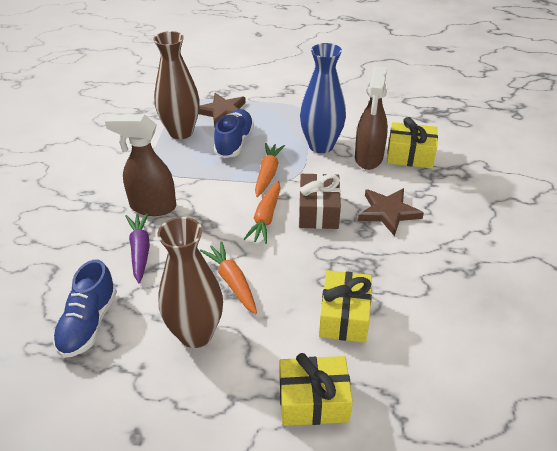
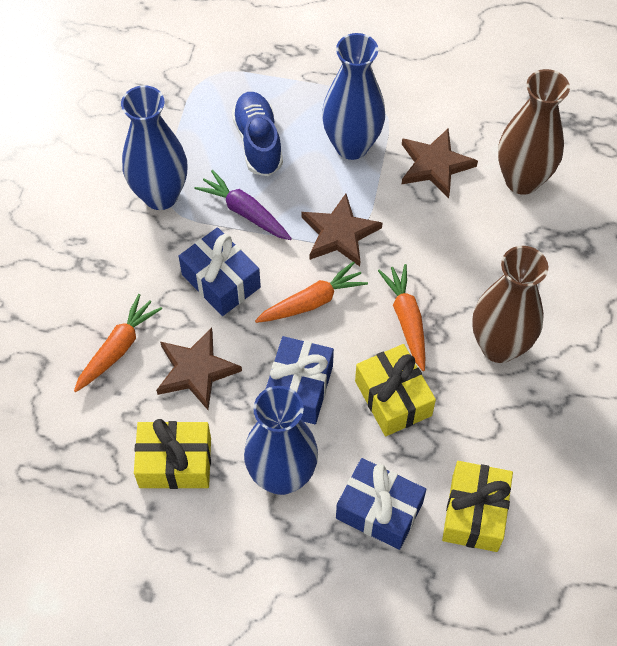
blue gift: none = 0 -> [179,227,261,316] [266,336,334,424] [336,458,426,550] = 3
blue shoe: [53,259,117,358] [214,109,254,158] = 2 -> [232,92,283,176] = 1
blue vase: [300,43,346,153] = 1 -> [121,85,187,210] [244,386,318,495] [322,33,385,160] = 3
brown gift: [299,173,341,229] = 1 -> none = 0
brown spray bottle: [105,114,176,216] [355,66,388,170] = 2 -> none = 0
brown star: [199,93,246,128] [358,188,424,236] = 2 -> [156,328,242,410] [302,194,382,266] [402,128,478,198] = 3

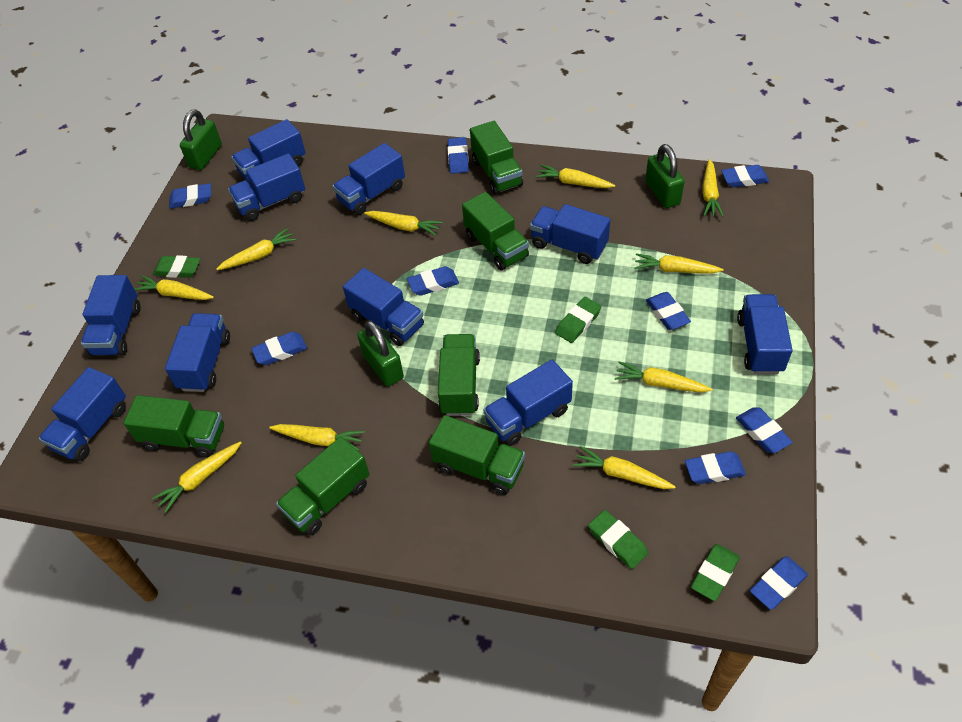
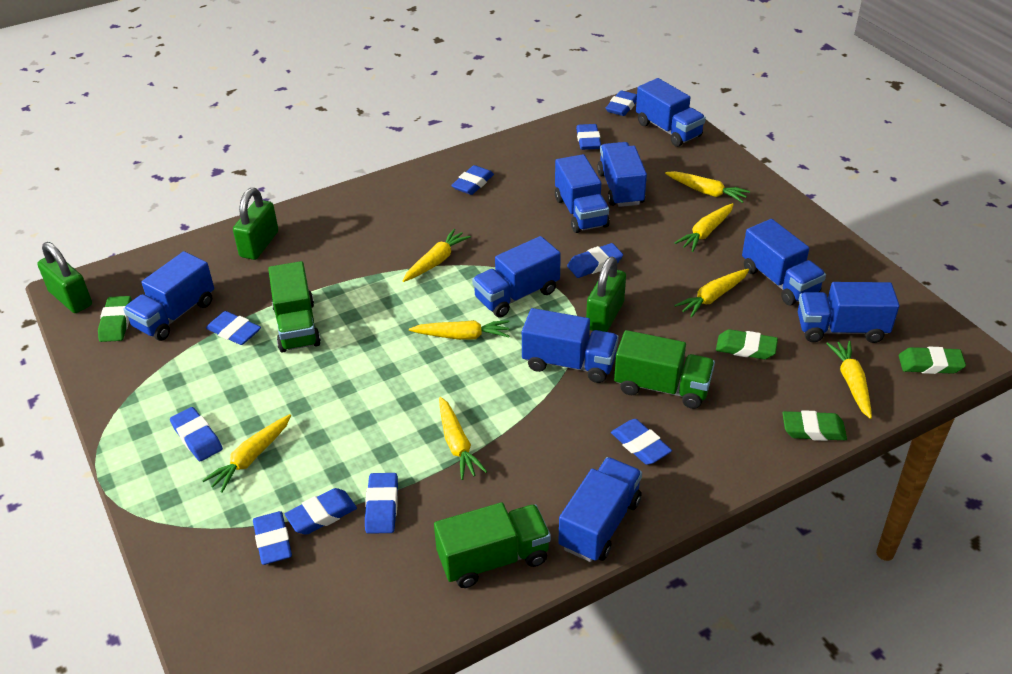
blue eraser: [169,183,211,209] [251,332,307,365] [407,266,459,296] [447,137,469,174] [646,292,691,330] [685,451,746,484] [721,165,769,187] [736,407,792,453] [750,556,808,610] = 9 -> [170,407,223,461] [206,311,261,345] [253,511,292,565] [285,488,357,535] [365,473,398,534] [451,165,494,195] [567,243,623,278] [576,124,601,150] [605,90,637,116] [611,419,672,465] = 10
blue truck: [39,367,126,461] [81,275,140,356] [165,313,230,392] [228,153,305,221] [231,119,306,182] [333,143,405,215] [343,268,424,346] [483,360,573,446] [530,204,610,264] [737,294,793,374] = 10 -> [124,251,214,341] [472,236,561,318] [522,308,619,383] [555,154,609,233] [558,457,642,562] [597,142,647,207] [636,78,706,147] [742,219,826,306] [798,282,900,343] = 9
green truck: [123,395,224,457] [276,437,369,535] [429,415,525,495] [438,334,480,416] [462,192,529,270] [470,121,523,194] = 6 -> [268,261,321,352] [434,502,551,588] [614,330,715,409] = 3
yellow carrot: [134,275,214,300] [152,442,241,513] [217,228,296,270] [269,424,365,451] [364,211,443,236] [536,165,615,188] [573,446,676,489] [615,361,712,393] [634,253,724,273] [702,159,724,217] = 10 -> [202,414,291,493] [403,229,471,282] [409,320,509,340] [439,397,487,480] [665,171,750,203] [674,269,749,318] [675,203,734,252] [826,341,872,419] = 8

◆ ◆ ◆ ◆ ◆

Task goal » Reproduce the lines from the one holding "brown spray bottle: [105,114,176,216]" through the end of the entries above exactly, keeping both ends and dropping every picture.

Your solution »
brown spray bottle: [105,114,176,216] [355,66,388,170] = 2 -> none = 0
brown star: [199,93,246,128] [358,188,424,236] = 2 -> [156,328,242,410] [302,194,382,266] [402,128,478,198] = 3

blue eraser: [169,183,211,209] [251,332,307,365] [407,266,459,296] [447,137,469,174] [646,292,691,330] [685,451,746,484] [721,165,769,187] [736,407,792,453] [750,556,808,610] = 9 -> [170,407,223,461] [206,311,261,345] [253,511,292,565] [285,488,357,535] [365,473,398,534] [451,165,494,195] [567,243,623,278] [576,124,601,150] [605,90,637,116] [611,419,672,465] = 10
blue truck: [39,367,126,461] [81,275,140,356] [165,313,230,392] [228,153,305,221] [231,119,306,182] [333,143,405,215] [343,268,424,346] [483,360,573,446] [530,204,610,264] [737,294,793,374] = 10 -> [124,251,214,341] [472,236,561,318] [522,308,619,383] [555,154,609,233] [558,457,642,562] [597,142,647,207] [636,78,706,147] [742,219,826,306] [798,282,900,343] = 9
green truck: [123,395,224,457] [276,437,369,535] [429,415,525,495] [438,334,480,416] [462,192,529,270] [470,121,523,194] = 6 -> [268,261,321,352] [434,502,551,588] [614,330,715,409] = 3
yellow carrot: [134,275,214,300] [152,442,241,513] [217,228,296,270] [269,424,365,451] [364,211,443,236] [536,165,615,188] [573,446,676,489] [615,361,712,393] [634,253,724,273] [702,159,724,217] = 10 -> [202,414,291,493] [403,229,471,282] [409,320,509,340] [439,397,487,480] [665,171,750,203] [674,269,749,318] [675,203,734,252] [826,341,872,419] = 8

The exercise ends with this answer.